== Record extracts
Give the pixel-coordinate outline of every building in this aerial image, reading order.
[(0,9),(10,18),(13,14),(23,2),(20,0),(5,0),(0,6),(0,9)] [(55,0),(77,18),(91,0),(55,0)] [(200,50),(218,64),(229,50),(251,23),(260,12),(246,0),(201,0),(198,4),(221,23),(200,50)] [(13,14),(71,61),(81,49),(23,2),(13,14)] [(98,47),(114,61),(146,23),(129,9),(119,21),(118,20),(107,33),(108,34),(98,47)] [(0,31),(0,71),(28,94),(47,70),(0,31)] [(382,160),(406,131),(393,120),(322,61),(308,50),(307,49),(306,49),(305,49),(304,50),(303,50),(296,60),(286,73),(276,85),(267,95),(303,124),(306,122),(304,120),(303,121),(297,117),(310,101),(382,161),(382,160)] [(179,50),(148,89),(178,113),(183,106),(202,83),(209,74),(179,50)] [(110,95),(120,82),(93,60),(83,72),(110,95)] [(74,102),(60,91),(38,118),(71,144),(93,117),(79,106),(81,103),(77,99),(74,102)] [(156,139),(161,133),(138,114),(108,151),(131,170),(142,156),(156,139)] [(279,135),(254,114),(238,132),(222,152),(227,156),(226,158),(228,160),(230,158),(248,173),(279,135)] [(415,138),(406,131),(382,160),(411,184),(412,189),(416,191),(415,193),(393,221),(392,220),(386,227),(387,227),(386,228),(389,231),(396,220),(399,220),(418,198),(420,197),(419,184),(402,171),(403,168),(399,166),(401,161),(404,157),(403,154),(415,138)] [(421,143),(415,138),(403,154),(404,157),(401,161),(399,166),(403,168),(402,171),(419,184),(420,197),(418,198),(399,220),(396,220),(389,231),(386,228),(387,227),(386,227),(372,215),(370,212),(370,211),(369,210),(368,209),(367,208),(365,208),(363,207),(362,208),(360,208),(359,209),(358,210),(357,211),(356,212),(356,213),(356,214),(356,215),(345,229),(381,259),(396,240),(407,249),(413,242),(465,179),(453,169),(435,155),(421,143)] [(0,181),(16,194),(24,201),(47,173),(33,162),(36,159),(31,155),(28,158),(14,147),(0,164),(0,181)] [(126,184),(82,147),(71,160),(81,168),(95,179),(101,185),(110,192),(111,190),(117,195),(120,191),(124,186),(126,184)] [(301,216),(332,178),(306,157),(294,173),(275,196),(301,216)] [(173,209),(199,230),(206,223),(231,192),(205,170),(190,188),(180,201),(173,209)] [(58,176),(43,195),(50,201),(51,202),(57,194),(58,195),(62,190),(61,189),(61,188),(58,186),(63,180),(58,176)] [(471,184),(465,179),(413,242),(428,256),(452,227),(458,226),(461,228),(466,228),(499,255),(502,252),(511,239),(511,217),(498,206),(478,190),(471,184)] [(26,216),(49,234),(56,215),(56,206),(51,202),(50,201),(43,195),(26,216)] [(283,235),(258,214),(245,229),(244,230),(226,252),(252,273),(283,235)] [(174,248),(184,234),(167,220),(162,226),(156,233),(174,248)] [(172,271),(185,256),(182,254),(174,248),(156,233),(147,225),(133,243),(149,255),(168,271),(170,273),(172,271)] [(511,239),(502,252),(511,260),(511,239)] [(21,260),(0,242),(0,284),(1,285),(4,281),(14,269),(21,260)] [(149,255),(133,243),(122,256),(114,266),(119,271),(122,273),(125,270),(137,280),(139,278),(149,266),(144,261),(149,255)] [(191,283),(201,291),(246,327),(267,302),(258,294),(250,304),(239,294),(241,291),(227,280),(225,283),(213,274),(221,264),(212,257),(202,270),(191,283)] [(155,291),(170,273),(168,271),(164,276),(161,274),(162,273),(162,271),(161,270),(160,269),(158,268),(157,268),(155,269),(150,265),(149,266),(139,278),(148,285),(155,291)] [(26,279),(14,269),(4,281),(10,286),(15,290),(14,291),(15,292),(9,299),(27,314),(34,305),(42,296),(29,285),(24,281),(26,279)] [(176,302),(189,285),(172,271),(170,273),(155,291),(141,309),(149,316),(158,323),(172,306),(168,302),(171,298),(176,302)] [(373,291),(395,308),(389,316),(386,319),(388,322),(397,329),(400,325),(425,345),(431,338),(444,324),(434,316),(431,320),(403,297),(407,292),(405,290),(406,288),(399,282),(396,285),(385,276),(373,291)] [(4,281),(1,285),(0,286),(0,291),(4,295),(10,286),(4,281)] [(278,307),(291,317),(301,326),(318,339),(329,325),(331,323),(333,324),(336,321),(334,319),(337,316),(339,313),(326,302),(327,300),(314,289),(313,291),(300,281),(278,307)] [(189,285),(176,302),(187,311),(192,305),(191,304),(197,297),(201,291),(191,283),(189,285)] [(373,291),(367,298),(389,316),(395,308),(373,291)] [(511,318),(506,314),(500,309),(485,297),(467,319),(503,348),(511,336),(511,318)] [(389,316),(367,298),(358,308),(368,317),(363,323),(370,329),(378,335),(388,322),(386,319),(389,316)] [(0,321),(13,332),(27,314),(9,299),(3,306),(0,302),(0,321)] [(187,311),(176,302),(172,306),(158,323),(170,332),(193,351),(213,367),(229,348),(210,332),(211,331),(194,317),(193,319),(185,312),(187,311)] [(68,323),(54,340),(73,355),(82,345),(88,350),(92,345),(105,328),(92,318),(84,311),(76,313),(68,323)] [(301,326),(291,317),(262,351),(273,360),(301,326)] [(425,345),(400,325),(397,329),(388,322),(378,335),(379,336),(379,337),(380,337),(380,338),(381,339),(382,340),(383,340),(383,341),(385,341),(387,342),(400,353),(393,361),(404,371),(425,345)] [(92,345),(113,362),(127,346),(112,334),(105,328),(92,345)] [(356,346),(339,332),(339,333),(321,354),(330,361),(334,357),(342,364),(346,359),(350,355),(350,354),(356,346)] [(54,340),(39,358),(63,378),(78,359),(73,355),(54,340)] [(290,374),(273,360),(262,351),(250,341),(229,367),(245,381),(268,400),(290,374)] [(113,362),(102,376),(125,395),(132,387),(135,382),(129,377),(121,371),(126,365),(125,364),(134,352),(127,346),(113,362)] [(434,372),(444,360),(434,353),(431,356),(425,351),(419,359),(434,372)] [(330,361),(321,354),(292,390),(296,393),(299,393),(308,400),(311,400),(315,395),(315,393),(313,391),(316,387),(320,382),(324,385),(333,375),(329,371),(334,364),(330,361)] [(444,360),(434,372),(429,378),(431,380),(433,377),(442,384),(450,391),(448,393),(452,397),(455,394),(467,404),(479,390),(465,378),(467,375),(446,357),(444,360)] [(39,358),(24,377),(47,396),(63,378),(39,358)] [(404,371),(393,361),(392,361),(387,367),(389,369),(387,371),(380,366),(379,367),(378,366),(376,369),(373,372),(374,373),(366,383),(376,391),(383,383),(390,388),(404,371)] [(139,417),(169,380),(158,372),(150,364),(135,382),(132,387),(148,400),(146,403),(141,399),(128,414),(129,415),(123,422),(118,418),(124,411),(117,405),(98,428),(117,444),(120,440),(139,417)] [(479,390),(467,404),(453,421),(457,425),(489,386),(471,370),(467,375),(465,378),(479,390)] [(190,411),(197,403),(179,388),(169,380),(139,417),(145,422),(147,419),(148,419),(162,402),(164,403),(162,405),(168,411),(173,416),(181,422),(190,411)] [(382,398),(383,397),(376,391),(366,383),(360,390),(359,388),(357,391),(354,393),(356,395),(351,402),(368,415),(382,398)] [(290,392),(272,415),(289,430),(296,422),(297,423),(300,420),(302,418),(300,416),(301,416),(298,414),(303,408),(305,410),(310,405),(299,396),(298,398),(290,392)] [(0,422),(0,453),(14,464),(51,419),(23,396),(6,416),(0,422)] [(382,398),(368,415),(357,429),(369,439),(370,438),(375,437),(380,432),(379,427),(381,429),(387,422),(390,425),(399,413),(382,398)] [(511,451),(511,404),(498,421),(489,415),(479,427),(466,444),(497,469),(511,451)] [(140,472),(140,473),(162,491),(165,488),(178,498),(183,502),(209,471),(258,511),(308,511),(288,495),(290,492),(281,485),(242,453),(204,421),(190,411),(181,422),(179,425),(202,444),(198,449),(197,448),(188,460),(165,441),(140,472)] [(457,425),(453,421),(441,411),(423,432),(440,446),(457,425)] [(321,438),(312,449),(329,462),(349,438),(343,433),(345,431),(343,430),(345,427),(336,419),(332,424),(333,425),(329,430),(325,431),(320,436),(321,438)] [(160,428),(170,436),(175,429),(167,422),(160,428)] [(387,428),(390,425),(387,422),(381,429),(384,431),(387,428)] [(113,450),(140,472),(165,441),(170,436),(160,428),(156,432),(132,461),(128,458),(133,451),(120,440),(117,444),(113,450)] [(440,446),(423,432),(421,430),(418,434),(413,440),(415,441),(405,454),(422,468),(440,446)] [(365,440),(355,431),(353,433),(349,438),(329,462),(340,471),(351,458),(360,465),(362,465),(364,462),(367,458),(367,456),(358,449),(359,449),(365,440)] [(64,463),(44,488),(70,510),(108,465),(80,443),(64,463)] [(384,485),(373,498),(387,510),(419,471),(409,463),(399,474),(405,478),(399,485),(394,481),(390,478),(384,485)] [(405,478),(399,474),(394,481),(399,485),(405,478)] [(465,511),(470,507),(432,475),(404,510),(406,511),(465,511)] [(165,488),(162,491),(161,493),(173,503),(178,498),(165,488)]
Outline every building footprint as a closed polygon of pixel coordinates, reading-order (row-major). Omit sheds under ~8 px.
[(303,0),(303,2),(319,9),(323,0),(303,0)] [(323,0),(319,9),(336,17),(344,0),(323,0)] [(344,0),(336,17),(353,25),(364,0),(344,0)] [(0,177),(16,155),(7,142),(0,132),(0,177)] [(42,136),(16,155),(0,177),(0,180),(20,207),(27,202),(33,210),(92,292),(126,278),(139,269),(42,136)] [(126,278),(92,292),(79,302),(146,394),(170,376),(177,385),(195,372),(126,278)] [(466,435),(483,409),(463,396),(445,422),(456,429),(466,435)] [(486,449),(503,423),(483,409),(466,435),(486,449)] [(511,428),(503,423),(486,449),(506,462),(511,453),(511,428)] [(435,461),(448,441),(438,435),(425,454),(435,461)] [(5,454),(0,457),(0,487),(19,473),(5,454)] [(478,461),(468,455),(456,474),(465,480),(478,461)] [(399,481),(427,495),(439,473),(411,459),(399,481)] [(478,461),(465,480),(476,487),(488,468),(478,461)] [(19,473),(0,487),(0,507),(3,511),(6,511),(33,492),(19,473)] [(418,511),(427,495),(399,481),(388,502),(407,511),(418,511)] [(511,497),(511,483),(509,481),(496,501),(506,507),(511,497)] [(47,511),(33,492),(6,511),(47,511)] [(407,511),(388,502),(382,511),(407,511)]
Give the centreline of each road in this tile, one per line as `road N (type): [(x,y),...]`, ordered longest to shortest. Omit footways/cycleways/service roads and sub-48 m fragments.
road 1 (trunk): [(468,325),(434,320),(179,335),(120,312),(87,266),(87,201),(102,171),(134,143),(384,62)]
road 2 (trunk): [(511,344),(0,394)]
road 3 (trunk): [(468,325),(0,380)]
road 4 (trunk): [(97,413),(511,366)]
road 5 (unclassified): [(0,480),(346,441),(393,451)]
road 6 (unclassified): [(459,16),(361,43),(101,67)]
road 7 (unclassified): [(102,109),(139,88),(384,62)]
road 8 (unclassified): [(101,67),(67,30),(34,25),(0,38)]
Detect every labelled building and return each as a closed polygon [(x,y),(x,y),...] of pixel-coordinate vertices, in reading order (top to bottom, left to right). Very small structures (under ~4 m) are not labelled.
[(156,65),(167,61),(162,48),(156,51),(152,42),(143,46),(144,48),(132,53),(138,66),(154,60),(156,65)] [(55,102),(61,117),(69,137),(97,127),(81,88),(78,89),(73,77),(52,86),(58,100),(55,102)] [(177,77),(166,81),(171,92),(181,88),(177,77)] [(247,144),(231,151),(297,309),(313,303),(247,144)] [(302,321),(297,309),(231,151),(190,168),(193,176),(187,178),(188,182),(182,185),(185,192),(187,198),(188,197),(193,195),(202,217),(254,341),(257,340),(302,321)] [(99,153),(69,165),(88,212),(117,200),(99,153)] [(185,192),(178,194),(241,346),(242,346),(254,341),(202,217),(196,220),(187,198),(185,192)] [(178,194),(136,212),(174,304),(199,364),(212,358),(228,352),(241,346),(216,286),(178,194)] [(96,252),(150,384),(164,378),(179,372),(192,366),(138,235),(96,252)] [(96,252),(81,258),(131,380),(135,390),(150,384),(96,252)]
====
Count the lines in the listing above that contain the string "Omit", with case counting, and give only the number.

Solution to this exercise |
2